§ WORK TO BE COMPLETED:
State how many lines of the data below hold the string "shifted", giving nothing but the number.

§ PROVIDED DATA:
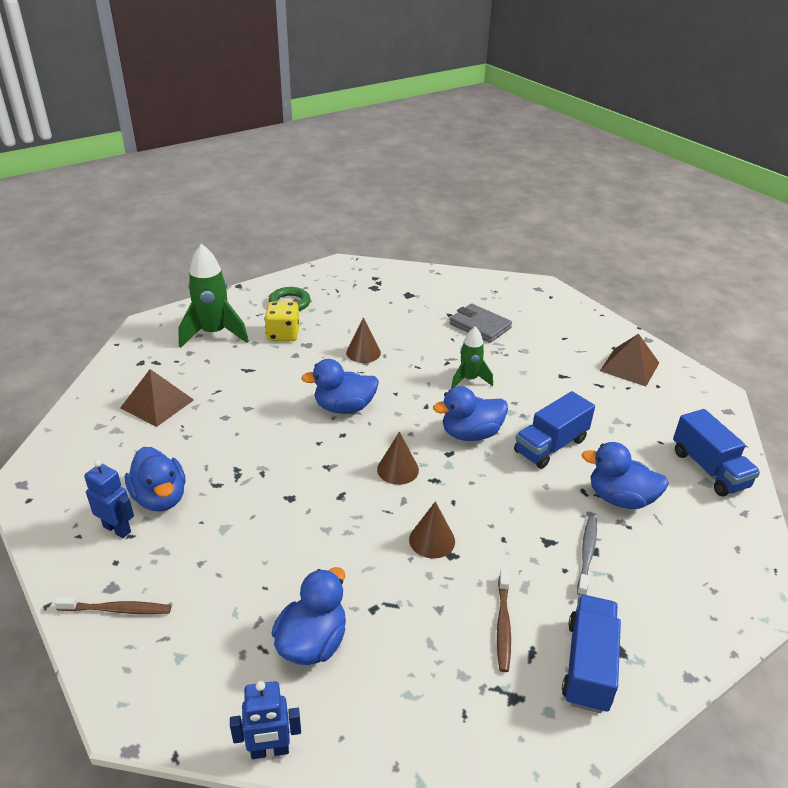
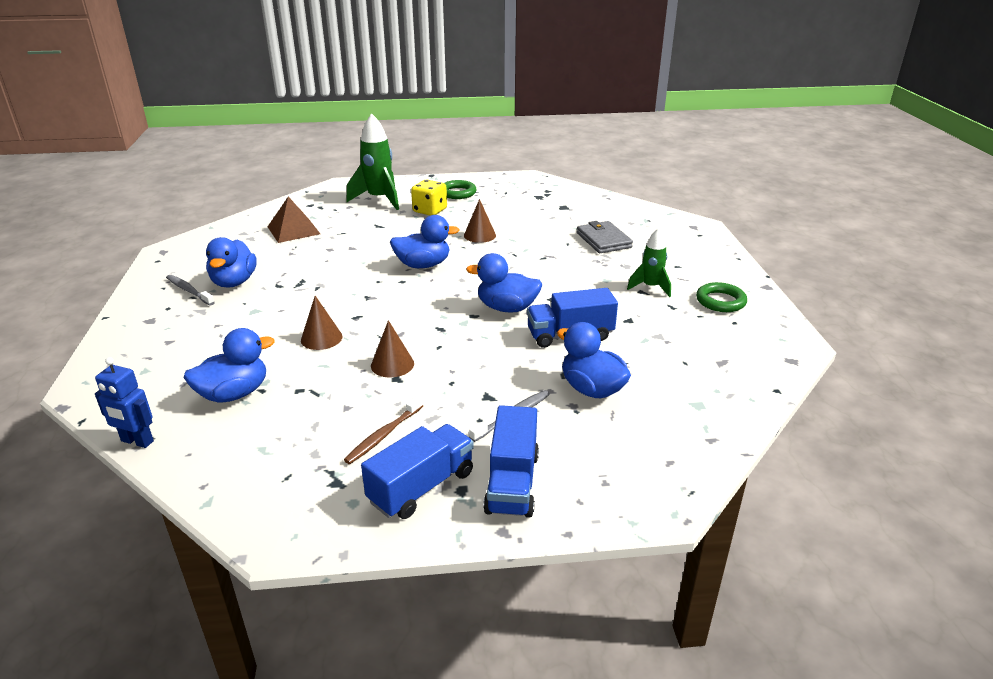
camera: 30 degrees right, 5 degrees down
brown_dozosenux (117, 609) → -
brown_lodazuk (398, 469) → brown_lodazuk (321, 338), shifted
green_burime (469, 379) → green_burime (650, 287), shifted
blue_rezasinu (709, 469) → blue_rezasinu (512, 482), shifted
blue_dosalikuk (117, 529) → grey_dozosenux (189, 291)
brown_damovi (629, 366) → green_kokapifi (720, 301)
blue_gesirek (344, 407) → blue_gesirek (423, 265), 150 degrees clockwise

§ OUTPUT FOR THIS TASK:
3